#### [WHAT IS BEING ASKED]
Produce as output only the lines below starting at the line with "purple pan [576,222,661,260]" and continuing through the line with "green wallet [853,382,952,463]", each one exactly as written.
-=-=-=-=-
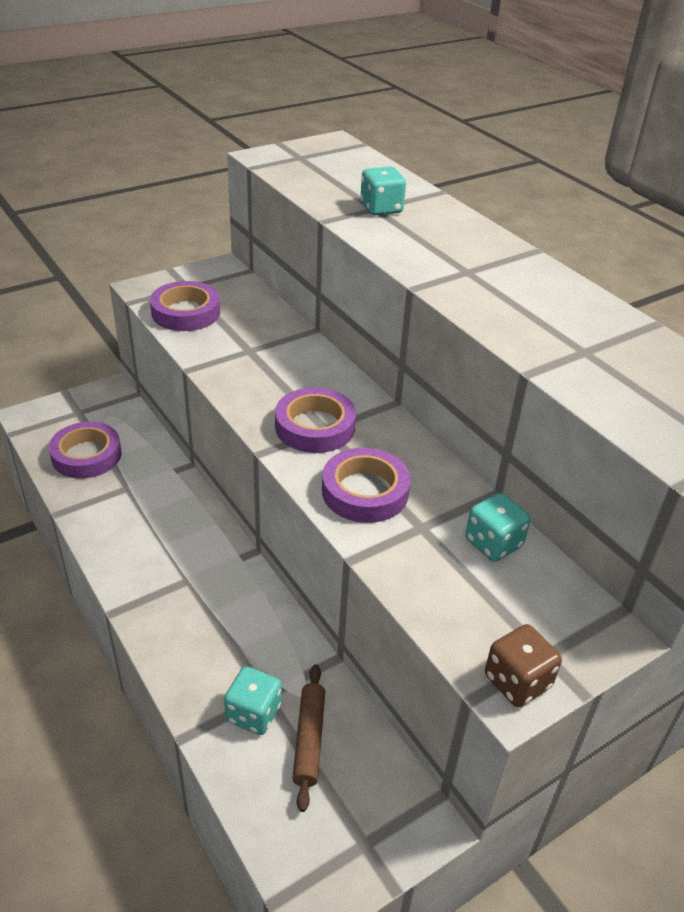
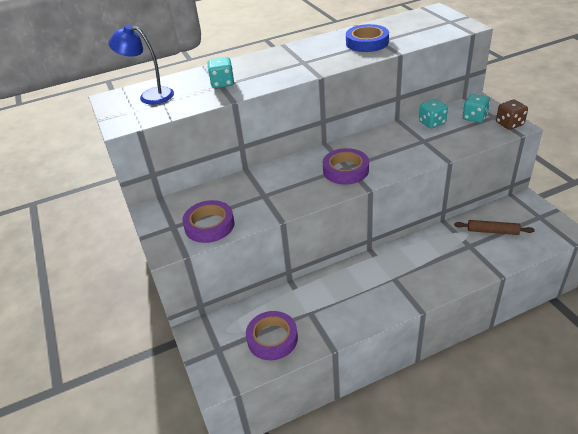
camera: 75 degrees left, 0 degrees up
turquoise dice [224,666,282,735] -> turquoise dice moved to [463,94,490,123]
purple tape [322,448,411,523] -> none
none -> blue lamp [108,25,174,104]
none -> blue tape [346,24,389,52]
-=-=-=-=-
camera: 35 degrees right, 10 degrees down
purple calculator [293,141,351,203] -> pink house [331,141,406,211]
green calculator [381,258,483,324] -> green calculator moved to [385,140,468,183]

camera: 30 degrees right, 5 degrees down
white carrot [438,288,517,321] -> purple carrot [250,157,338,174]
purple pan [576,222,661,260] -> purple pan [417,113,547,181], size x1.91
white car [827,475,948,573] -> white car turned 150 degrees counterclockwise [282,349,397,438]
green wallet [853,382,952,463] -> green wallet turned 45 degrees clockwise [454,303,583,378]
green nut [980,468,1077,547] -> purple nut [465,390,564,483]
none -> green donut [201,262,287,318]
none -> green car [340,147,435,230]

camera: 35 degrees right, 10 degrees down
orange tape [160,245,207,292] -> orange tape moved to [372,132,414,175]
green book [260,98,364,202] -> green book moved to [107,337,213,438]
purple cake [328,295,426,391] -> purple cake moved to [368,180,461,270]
-=-=-=-=-
#### [YOUR RESPONSE]
purple pan [576,222,661,260] -> purple pan [417,113,547,181], size x1.91
white car [827,475,948,573] -> white car turned 150 degrees counterclockwise [282,349,397,438]
green wallet [853,382,952,463] -> green wallet turned 45 degrees clockwise [454,303,583,378]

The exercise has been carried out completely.